Locate the line containing "(411, 198) = (450, 234): yellow" in the material below. Copy that line and all following lines through the end exactly, omitting any pictures.

----------

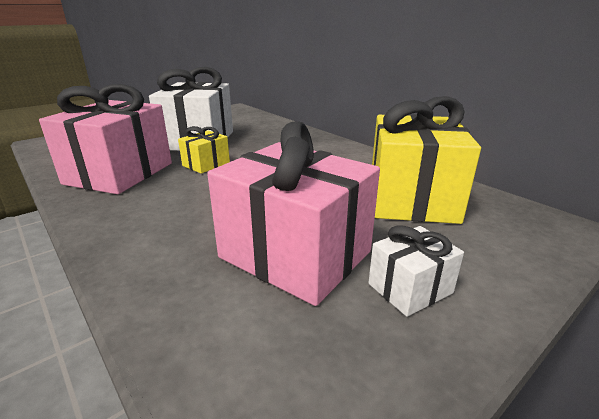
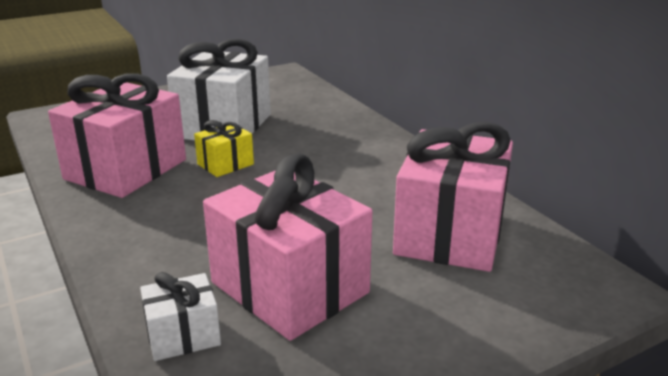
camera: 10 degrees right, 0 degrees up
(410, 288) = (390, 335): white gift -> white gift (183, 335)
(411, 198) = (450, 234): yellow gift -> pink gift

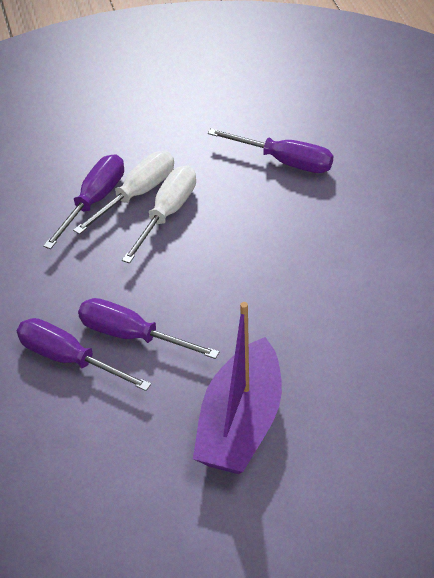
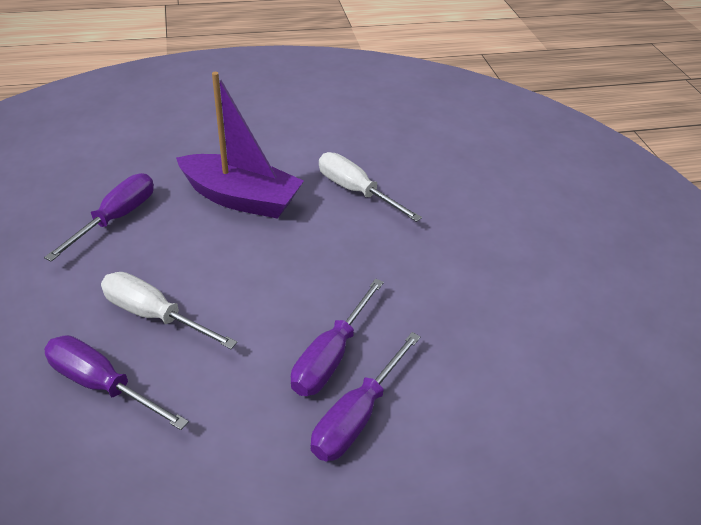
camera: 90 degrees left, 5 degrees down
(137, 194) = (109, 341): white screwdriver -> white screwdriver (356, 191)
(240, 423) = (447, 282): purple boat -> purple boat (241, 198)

----------

*SOLUTION TO THIS TASK:*
(411, 198) = (450, 234): yellow gift -> pink gift

camera: 90 degrees left, 5 degrees down
(137, 194) = (109, 341): white screwdriver -> white screwdriver (356, 191)
(240, 423) = (447, 282): purple boat -> purple boat (241, 198)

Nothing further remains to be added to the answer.